# [Exercise instructions]
The answer must consist of each line below that holds the word "none", copied as it stands.

===

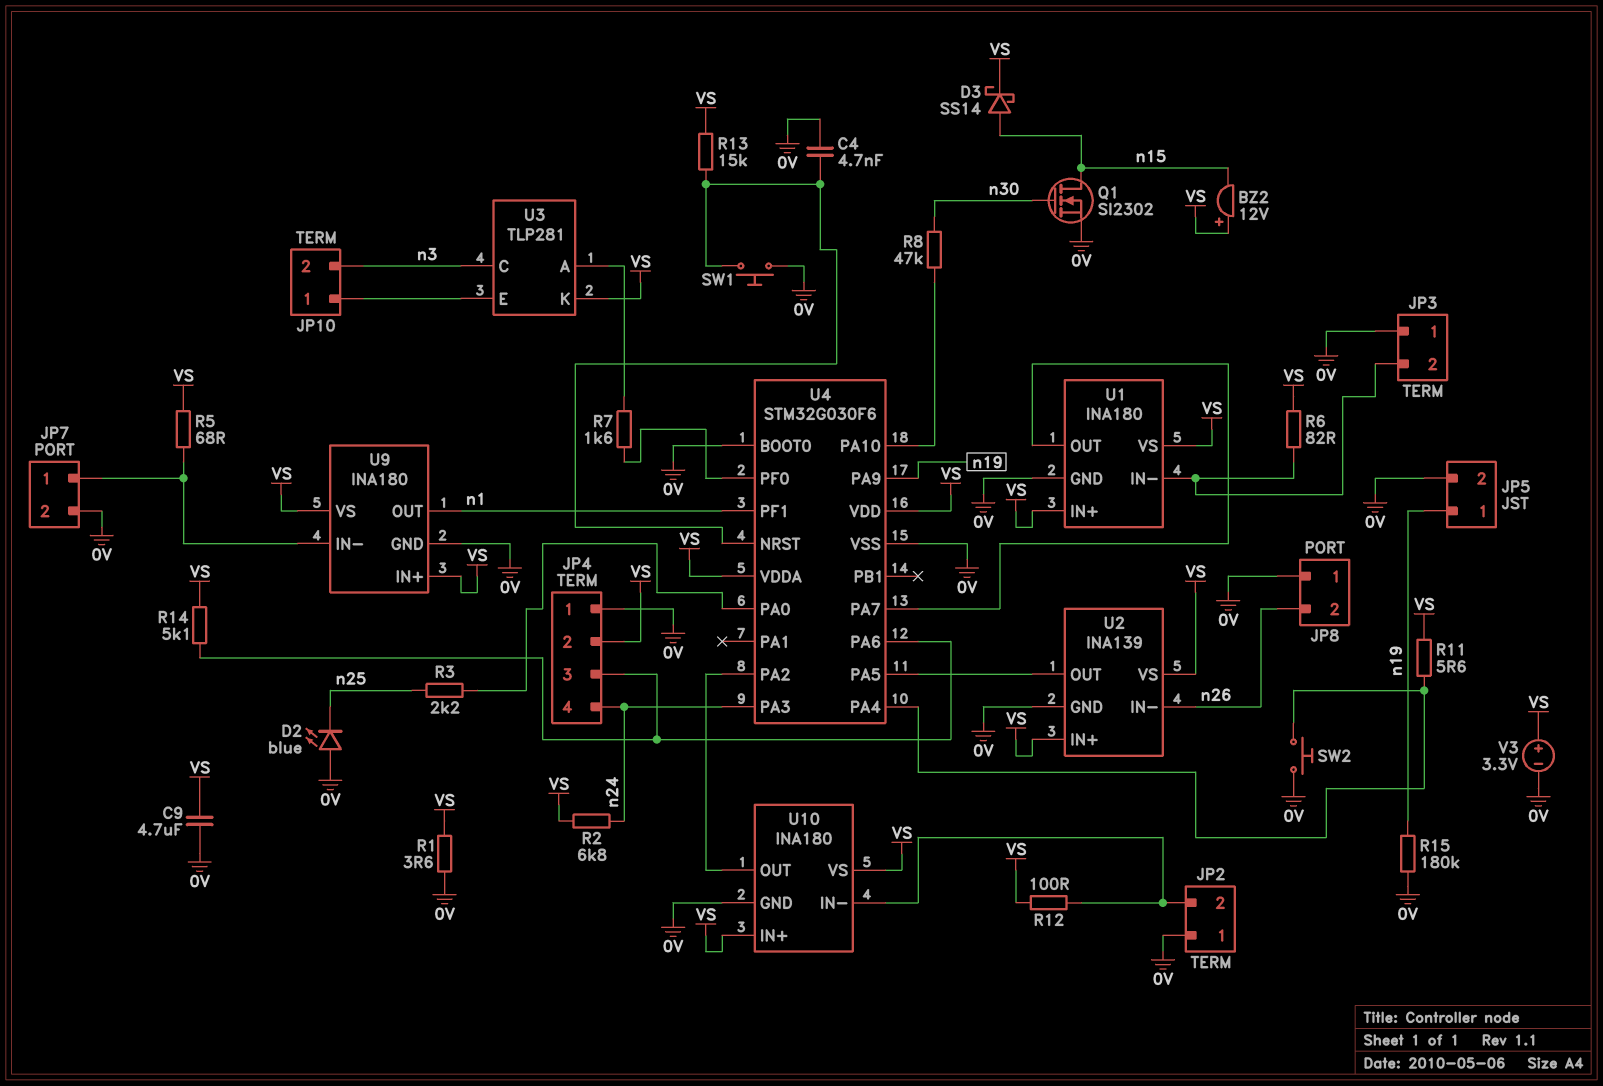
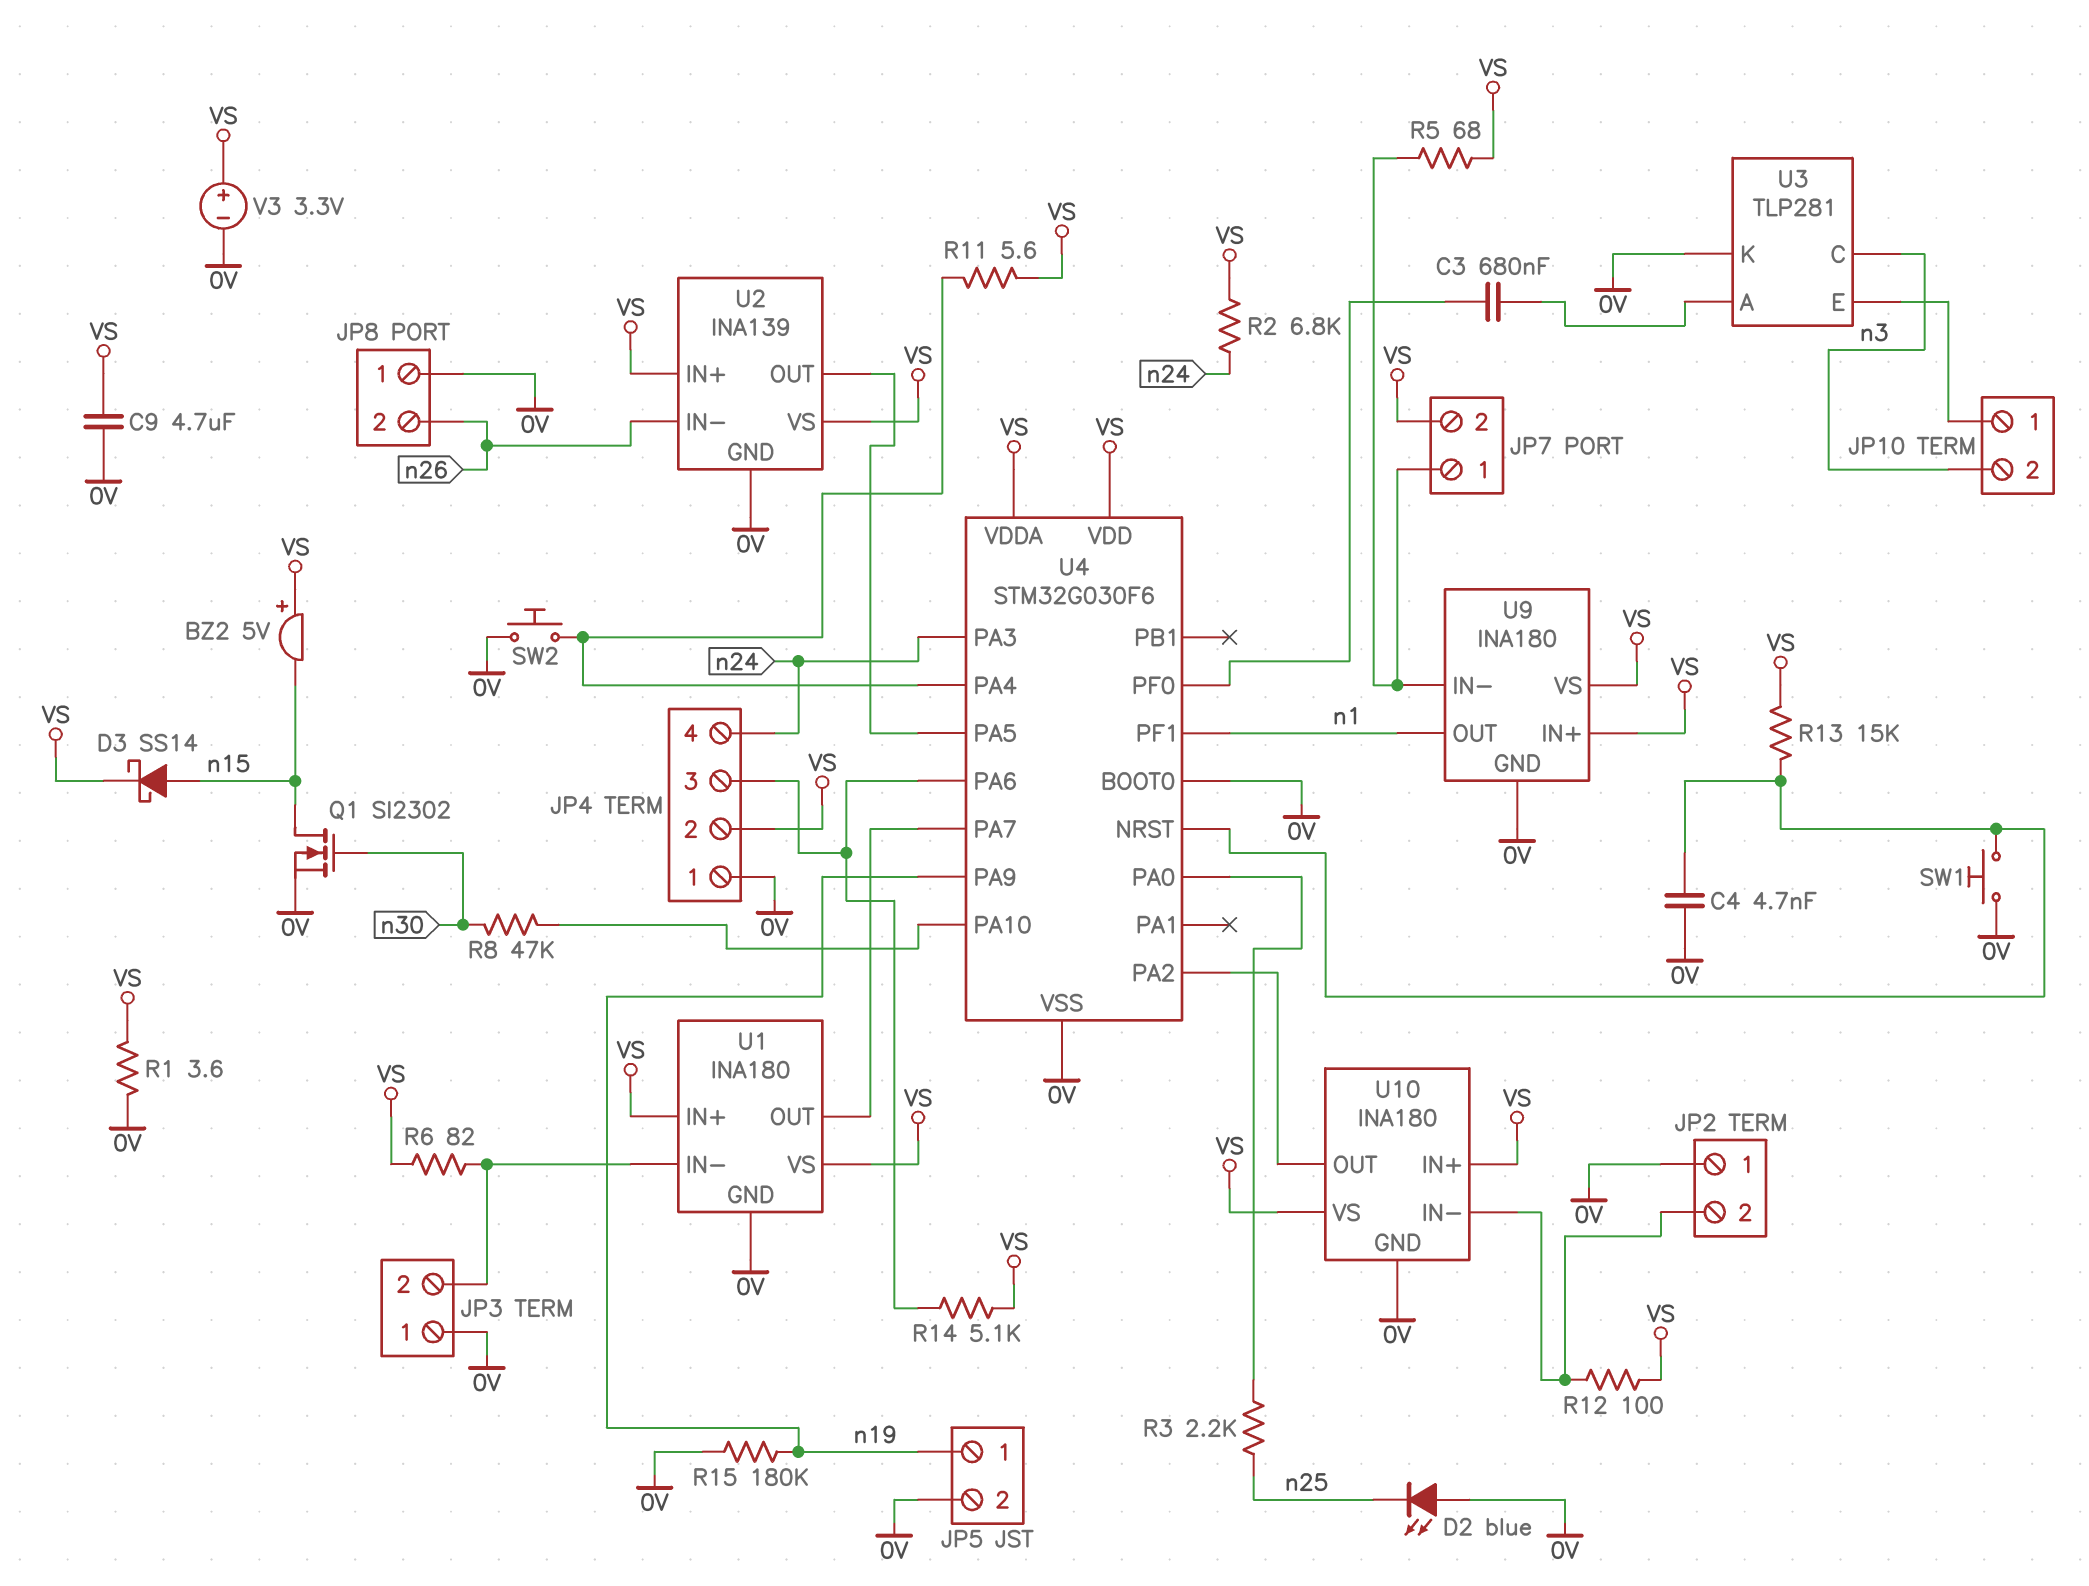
BZ2: buzzer 12V (plus VS, minus n15) -> buzzer 5V (plus VS, minus n15)
C3: none -> 680nF (U3/A, U4/PF0)
JP7 pin 2: 0V -> VS
R7: 1.6k (U3/A, U4/PF0) -> none
U3 pin K: VS -> 0V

===

# [Task answer]
C3: none -> 680nF (U3/A, U4/PF0)
R7: 1.6k (U3/A, U4/PF0) -> none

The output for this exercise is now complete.